• [EXERCISE AIM]: Every line below that holds the string "book" should be copied out.

• [THE DATA]:

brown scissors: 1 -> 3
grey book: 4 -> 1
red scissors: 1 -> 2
--
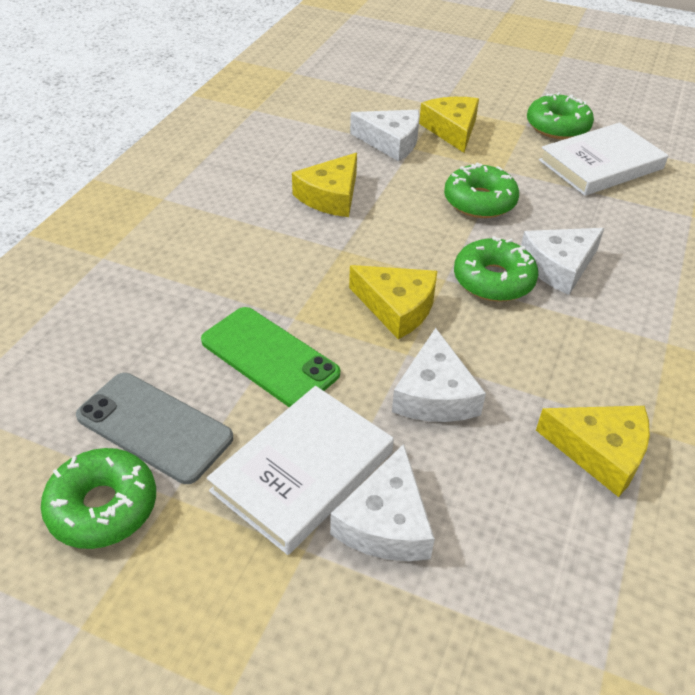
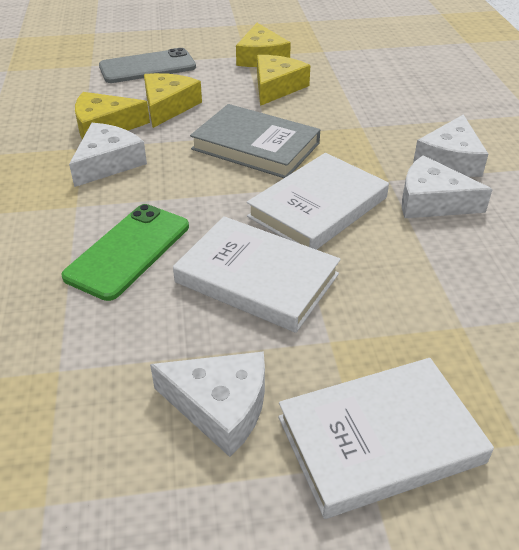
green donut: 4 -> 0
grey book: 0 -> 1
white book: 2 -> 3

• [SOLVED EXERCISE]:
grey book: 4 -> 1
grey book: 0 -> 1
white book: 2 -> 3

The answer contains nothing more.